## Supplied records:

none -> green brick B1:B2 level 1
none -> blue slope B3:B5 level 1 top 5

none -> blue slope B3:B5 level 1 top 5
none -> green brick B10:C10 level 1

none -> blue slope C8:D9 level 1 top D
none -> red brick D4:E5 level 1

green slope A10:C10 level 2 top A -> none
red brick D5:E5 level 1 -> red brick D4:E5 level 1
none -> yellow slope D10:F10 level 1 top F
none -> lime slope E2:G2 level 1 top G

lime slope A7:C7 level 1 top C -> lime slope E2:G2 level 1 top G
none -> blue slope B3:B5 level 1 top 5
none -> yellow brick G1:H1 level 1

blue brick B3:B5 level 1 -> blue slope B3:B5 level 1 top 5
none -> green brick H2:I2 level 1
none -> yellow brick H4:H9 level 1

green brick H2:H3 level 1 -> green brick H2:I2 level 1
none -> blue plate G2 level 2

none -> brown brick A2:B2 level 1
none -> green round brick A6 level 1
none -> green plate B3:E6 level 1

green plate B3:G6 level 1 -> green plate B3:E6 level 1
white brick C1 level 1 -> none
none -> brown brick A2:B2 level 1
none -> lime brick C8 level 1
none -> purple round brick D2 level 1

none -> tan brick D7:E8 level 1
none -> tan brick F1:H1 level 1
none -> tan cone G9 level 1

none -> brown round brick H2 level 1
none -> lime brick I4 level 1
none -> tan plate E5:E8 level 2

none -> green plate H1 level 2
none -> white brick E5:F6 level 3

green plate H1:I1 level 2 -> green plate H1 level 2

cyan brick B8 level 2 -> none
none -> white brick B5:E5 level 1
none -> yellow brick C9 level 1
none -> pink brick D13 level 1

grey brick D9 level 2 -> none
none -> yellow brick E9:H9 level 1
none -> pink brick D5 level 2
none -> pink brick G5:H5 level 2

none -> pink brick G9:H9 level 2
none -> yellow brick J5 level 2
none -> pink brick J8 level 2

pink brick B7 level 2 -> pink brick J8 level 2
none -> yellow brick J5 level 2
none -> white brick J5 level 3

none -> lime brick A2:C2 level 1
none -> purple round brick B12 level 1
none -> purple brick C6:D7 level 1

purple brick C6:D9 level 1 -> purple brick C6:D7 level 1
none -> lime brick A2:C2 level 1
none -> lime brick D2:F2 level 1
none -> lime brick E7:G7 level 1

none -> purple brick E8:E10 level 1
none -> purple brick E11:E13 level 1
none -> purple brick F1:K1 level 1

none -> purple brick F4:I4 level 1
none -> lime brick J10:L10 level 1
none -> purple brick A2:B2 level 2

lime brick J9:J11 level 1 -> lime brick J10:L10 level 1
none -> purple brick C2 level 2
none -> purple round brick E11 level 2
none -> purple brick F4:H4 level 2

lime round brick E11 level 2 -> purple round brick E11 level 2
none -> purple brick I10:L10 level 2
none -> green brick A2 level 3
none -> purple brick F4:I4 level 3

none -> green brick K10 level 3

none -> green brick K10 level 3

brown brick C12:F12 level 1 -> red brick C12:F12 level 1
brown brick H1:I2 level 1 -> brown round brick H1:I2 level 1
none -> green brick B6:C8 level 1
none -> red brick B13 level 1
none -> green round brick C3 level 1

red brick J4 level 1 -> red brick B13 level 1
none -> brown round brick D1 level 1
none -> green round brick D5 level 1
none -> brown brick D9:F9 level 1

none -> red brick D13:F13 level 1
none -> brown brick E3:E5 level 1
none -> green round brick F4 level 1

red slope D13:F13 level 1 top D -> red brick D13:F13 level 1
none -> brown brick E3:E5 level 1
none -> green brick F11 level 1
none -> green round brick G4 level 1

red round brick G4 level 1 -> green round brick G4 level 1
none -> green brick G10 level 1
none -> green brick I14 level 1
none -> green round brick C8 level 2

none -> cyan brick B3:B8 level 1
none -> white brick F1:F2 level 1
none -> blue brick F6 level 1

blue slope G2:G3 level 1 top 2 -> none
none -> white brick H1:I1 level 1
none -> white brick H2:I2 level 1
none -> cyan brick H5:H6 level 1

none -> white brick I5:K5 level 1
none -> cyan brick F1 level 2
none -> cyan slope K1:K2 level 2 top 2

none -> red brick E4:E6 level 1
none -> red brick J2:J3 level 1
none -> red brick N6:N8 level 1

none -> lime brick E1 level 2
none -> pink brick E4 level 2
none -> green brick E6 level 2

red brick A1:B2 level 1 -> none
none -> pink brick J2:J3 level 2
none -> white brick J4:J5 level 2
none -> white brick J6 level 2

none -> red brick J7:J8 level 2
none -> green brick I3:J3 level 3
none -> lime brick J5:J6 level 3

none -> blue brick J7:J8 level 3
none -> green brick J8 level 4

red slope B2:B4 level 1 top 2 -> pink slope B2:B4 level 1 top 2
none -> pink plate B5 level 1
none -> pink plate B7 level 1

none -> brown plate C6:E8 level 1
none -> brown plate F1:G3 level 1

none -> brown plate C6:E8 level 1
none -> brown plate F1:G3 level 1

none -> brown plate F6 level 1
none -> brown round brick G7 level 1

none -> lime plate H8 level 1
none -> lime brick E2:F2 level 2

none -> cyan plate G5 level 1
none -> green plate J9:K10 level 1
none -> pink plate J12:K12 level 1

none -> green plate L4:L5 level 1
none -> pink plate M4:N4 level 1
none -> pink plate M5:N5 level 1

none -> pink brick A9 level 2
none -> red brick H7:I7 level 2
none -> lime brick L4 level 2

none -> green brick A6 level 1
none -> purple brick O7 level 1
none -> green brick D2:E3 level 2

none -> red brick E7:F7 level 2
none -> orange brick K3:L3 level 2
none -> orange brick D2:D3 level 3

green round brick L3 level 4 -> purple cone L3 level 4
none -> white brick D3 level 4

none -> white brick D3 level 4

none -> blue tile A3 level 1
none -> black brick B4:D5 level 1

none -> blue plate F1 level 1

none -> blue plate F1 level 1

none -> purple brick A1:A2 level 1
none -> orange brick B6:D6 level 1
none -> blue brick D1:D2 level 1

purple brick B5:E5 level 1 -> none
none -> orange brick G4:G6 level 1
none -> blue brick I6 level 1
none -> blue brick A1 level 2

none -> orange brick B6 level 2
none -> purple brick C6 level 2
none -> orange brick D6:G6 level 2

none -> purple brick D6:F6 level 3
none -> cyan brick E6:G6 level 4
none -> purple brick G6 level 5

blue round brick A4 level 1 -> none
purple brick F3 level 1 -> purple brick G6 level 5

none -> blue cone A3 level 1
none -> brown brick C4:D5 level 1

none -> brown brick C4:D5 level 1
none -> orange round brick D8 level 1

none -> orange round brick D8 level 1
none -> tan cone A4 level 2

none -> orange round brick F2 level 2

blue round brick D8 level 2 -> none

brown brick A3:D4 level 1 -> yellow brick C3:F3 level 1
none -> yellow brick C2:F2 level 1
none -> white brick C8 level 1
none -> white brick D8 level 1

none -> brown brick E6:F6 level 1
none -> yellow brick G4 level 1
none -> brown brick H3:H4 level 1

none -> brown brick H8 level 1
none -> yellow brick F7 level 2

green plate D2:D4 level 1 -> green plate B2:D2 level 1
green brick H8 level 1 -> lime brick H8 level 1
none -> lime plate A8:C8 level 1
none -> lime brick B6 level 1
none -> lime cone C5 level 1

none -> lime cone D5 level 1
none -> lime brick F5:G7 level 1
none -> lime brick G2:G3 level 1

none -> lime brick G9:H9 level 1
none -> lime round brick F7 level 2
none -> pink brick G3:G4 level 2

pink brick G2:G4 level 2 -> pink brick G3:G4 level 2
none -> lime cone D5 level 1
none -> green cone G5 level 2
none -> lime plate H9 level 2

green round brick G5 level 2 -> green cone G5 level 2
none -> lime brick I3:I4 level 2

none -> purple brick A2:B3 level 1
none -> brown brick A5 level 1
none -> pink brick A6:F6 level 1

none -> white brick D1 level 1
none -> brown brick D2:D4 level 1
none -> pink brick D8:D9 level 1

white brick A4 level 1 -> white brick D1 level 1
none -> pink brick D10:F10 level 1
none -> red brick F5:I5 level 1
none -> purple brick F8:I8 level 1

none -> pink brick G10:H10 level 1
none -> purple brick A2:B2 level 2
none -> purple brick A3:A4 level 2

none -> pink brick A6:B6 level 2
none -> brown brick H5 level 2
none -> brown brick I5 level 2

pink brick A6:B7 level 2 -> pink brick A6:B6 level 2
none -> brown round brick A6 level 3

## The problem:
Return only the lines running from the line with "none -> purple brick A3:A4 level 2" to the last line of the records, both included, exactly as written.

## Result below:
none -> purple brick A3:A4 level 2

none -> pink brick A6:B6 level 2
none -> brown brick H5 level 2
none -> brown brick I5 level 2

pink brick A6:B7 level 2 -> pink brick A6:B6 level 2
none -> brown round brick A6 level 3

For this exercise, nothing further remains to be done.